[THE TASK] Give back all of the data unchanged. Keep every word as it is.

[RECORDS SUPPLIED]

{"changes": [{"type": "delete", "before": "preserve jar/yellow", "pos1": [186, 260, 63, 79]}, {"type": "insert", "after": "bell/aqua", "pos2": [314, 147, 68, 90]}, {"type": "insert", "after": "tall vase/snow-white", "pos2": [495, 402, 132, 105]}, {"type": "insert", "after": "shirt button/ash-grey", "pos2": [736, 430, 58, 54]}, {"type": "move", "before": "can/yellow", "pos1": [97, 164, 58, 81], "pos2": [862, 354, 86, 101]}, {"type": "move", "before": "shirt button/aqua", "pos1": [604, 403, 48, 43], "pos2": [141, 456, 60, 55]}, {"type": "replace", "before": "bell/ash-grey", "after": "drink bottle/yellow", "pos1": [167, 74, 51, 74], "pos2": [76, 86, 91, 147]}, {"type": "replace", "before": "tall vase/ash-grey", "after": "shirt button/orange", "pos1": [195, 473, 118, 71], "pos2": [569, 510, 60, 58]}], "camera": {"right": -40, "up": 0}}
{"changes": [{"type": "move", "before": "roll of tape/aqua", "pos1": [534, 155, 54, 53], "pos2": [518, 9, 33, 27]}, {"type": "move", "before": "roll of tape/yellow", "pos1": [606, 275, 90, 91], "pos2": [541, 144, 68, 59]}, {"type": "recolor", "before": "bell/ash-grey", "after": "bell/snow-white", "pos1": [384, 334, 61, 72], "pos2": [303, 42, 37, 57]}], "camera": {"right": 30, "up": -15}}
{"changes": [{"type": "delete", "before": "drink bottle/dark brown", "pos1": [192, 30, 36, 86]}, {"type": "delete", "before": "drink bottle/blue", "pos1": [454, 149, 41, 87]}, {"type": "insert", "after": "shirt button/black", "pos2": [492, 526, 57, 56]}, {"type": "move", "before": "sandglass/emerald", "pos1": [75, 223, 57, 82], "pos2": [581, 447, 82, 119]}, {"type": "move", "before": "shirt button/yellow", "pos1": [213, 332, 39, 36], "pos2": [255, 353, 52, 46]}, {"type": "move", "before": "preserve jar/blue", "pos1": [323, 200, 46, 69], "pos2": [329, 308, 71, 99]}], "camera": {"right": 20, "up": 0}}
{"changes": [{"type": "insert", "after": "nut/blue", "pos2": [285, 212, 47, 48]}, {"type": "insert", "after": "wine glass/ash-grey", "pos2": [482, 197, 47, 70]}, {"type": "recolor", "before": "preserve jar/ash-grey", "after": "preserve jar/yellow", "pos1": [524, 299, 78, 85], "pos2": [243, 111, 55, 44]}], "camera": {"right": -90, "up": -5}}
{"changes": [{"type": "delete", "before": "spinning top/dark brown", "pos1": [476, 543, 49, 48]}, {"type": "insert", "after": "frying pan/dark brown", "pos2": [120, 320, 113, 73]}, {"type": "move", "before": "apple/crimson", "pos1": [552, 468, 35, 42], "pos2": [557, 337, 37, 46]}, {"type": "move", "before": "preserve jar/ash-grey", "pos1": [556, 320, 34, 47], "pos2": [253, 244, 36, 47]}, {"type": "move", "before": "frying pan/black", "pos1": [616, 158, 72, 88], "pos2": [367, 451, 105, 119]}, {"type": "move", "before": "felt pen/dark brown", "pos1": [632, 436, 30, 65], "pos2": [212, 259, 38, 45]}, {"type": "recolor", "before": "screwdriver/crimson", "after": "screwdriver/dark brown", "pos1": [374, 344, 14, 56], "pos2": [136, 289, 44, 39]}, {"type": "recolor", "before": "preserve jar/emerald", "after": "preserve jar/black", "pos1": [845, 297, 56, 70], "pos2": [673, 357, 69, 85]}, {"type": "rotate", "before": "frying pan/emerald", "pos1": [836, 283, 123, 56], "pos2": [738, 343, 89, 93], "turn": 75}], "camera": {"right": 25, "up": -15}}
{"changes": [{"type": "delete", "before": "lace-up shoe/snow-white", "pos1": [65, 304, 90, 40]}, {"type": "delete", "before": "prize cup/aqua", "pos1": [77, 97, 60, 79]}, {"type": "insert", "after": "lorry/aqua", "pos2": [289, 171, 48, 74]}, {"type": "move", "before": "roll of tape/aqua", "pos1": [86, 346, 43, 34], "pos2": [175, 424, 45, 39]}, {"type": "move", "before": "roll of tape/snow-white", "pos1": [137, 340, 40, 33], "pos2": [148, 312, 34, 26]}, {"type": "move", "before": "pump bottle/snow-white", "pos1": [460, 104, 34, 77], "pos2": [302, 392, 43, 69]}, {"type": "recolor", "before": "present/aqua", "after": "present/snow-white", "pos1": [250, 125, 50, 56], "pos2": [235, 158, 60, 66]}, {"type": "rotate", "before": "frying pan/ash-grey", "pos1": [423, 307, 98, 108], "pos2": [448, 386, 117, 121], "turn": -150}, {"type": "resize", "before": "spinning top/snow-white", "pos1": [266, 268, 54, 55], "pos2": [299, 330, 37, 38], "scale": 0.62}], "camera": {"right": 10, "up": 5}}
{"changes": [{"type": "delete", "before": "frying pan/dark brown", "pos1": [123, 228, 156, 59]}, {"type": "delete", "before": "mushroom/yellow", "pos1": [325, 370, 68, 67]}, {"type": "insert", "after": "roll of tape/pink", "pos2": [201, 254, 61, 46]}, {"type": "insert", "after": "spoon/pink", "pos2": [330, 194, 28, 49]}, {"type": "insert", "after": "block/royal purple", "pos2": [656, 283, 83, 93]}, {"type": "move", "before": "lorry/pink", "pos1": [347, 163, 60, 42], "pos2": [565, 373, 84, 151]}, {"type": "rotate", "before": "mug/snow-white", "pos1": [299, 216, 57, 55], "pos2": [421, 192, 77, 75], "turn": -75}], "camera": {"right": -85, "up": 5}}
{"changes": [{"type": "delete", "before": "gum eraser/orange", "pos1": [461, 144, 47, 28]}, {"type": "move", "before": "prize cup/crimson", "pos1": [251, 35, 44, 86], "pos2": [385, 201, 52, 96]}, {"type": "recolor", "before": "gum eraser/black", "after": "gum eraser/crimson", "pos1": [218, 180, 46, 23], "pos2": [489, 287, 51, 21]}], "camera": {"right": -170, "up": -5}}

[ANSWER TO THIS TASK]
{"changes": [{"type": "delete", "before": "preserve jar/yellow", "pos1": [186, 260, 63, 79]}, {"type": "insert", "after": "bell/aqua", "pos2": [314, 147, 68, 90]}, {"type": "insert", "after": "tall vase/snow-white", "pos2": [495, 402, 132, 105]}, {"type": "insert", "after": "shirt button/ash-grey", "pos2": [736, 430, 58, 54]}, {"type": "move", "before": "can/yellow", "pos1": [97, 164, 58, 81], "pos2": [862, 354, 86, 101]}, {"type": "move", "before": "shirt button/aqua", "pos1": [604, 403, 48, 43], "pos2": [141, 456, 60, 55]}, {"type": "replace", "before": "bell/ash-grey", "after": "drink bottle/yellow", "pos1": [167, 74, 51, 74], "pos2": [76, 86, 91, 147]}, {"type": "replace", "before": "tall vase/ash-grey", "after": "shirt button/orange", "pos1": [195, 473, 118, 71], "pos2": [569, 510, 60, 58]}], "camera": {"right": -40, "up": 0}}
{"changes": [{"type": "move", "before": "roll of tape/aqua", "pos1": [534, 155, 54, 53], "pos2": [518, 9, 33, 27]}, {"type": "move", "before": "roll of tape/yellow", "pos1": [606, 275, 90, 91], "pos2": [541, 144, 68, 59]}, {"type": "recolor", "before": "bell/ash-grey", "after": "bell/snow-white", "pos1": [384, 334, 61, 72], "pos2": [303, 42, 37, 57]}], "camera": {"right": 30, "up": -15}}
{"changes": [{"type": "delete", "before": "drink bottle/dark brown", "pos1": [192, 30, 36, 86]}, {"type": "delete", "before": "drink bottle/blue", "pos1": [454, 149, 41, 87]}, {"type": "insert", "after": "shirt button/black", "pos2": [492, 526, 57, 56]}, {"type": "move", "before": "sandglass/emerald", "pos1": [75, 223, 57, 82], "pos2": [581, 447, 82, 119]}, {"type": "move", "before": "shirt button/yellow", "pos1": [213, 332, 39, 36], "pos2": [255, 353, 52, 46]}, {"type": "move", "before": "preserve jar/blue", "pos1": [323, 200, 46, 69], "pos2": [329, 308, 71, 99]}], "camera": {"right": 20, "up": 0}}
{"changes": [{"type": "insert", "after": "nut/blue", "pos2": [285, 212, 47, 48]}, {"type": "insert", "after": "wine glass/ash-grey", "pos2": [482, 197, 47, 70]}, {"type": "recolor", "before": "preserve jar/ash-grey", "after": "preserve jar/yellow", "pos1": [524, 299, 78, 85], "pos2": [243, 111, 55, 44]}], "camera": {"right": -90, "up": -5}}
{"changes": [{"type": "delete", "before": "spinning top/dark brown", "pos1": [476, 543, 49, 48]}, {"type": "insert", "after": "frying pan/dark brown", "pos2": [120, 320, 113, 73]}, {"type": "move", "before": "apple/crimson", "pos1": [552, 468, 35, 42], "pos2": [557, 337, 37, 46]}, {"type": "move", "before": "preserve jar/ash-grey", "pos1": [556, 320, 34, 47], "pos2": [253, 244, 36, 47]}, {"type": "move", "before": "frying pan/black", "pos1": [616, 158, 72, 88], "pos2": [367, 451, 105, 119]}, {"type": "move", "before": "felt pen/dark brown", "pos1": [632, 436, 30, 65], "pos2": [212, 259, 38, 45]}, {"type": "recolor", "before": "screwdriver/crimson", "after": "screwdriver/dark brown", "pos1": [374, 344, 14, 56], "pos2": [136, 289, 44, 39]}, {"type": "recolor", "before": "preserve jar/emerald", "after": "preserve jar/black", "pos1": [845, 297, 56, 70], "pos2": [673, 357, 69, 85]}, {"type": "rotate", "before": "frying pan/emerald", "pos1": [836, 283, 123, 56], "pos2": [738, 343, 89, 93], "turn": 75}], "camera": {"right": 25, "up": -15}}
{"changes": [{"type": "delete", "before": "lace-up shoe/snow-white", "pos1": [65, 304, 90, 40]}, {"type": "delete", "before": "prize cup/aqua", "pos1": [77, 97, 60, 79]}, {"type": "insert", "after": "lorry/aqua", "pos2": [289, 171, 48, 74]}, {"type": "move", "before": "roll of tape/aqua", "pos1": [86, 346, 43, 34], "pos2": [175, 424, 45, 39]}, {"type": "move", "before": "roll of tape/snow-white", "pos1": [137, 340, 40, 33], "pos2": [148, 312, 34, 26]}, {"type": "move", "before": "pump bottle/snow-white", "pos1": [460, 104, 34, 77], "pos2": [302, 392, 43, 69]}, {"type": "recolor", "before": "present/aqua", "after": "present/snow-white", "pos1": [250, 125, 50, 56], "pos2": [235, 158, 60, 66]}, {"type": "rotate", "before": "frying pan/ash-grey", "pos1": [423, 307, 98, 108], "pos2": [448, 386, 117, 121], "turn": -150}, {"type": "resize", "before": "spinning top/snow-white", "pos1": [266, 268, 54, 55], "pos2": [299, 330, 37, 38], "scale": 0.62}], "camera": {"right": 10, "up": 5}}
{"changes": [{"type": "delete", "before": "frying pan/dark brown", "pos1": [123, 228, 156, 59]}, {"type": "delete", "before": "mushroom/yellow", "pos1": [325, 370, 68, 67]}, {"type": "insert", "after": "roll of tape/pink", "pos2": [201, 254, 61, 46]}, {"type": "insert", "after": "spoon/pink", "pos2": [330, 194, 28, 49]}, {"type": "insert", "after": "block/royal purple", "pos2": [656, 283, 83, 93]}, {"type": "move", "before": "lorry/pink", "pos1": [347, 163, 60, 42], "pos2": [565, 373, 84, 151]}, {"type": "rotate", "before": "mug/snow-white", "pos1": [299, 216, 57, 55], "pos2": [421, 192, 77, 75], "turn": -75}], "camera": {"right": -85, "up": 5}}
{"changes": [{"type": "delete", "before": "gum eraser/orange", "pos1": [461, 144, 47, 28]}, {"type": "move", "before": "prize cup/crimson", "pos1": [251, 35, 44, 86], "pos2": [385, 201, 52, 96]}, {"type": "recolor", "before": "gum eraser/black", "after": "gum eraser/crimson", "pos1": [218, 180, 46, 23], "pos2": [489, 287, 51, 21]}], "camera": {"right": -170, "up": -5}}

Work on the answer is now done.